* [PROBLEM]: Pictures stay out; please output the remaining data exactly.
[[ DATA, beginning ]]
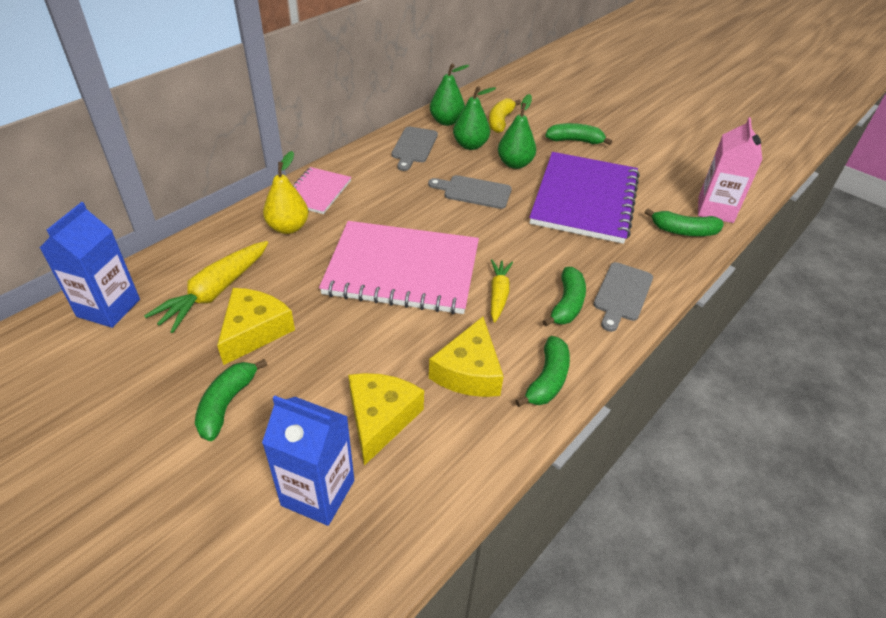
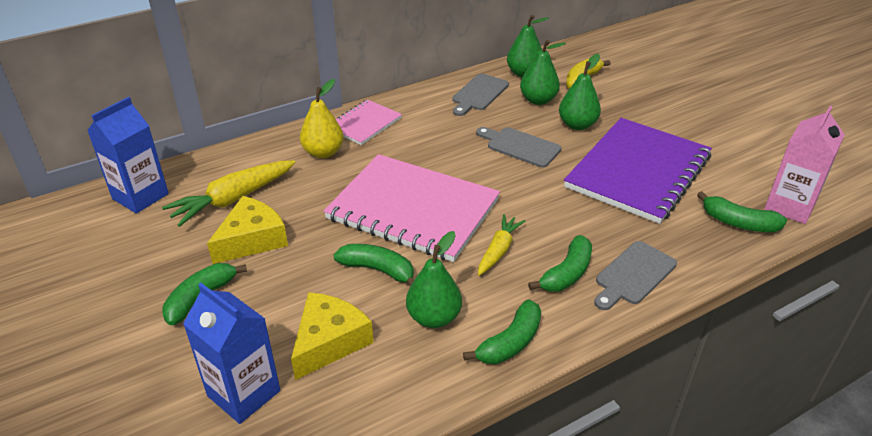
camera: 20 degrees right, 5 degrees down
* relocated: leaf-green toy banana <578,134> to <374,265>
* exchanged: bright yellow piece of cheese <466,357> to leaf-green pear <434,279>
[[ DATA, end ]]
* [ANSWER BELOW]:
camera: 20 degrees right, 5 degrees down
* relocated: leaf-green toy banana <578,134> to <374,265>
* exchanged: bright yellow piece of cheese <466,357> to leaf-green pear <434,279>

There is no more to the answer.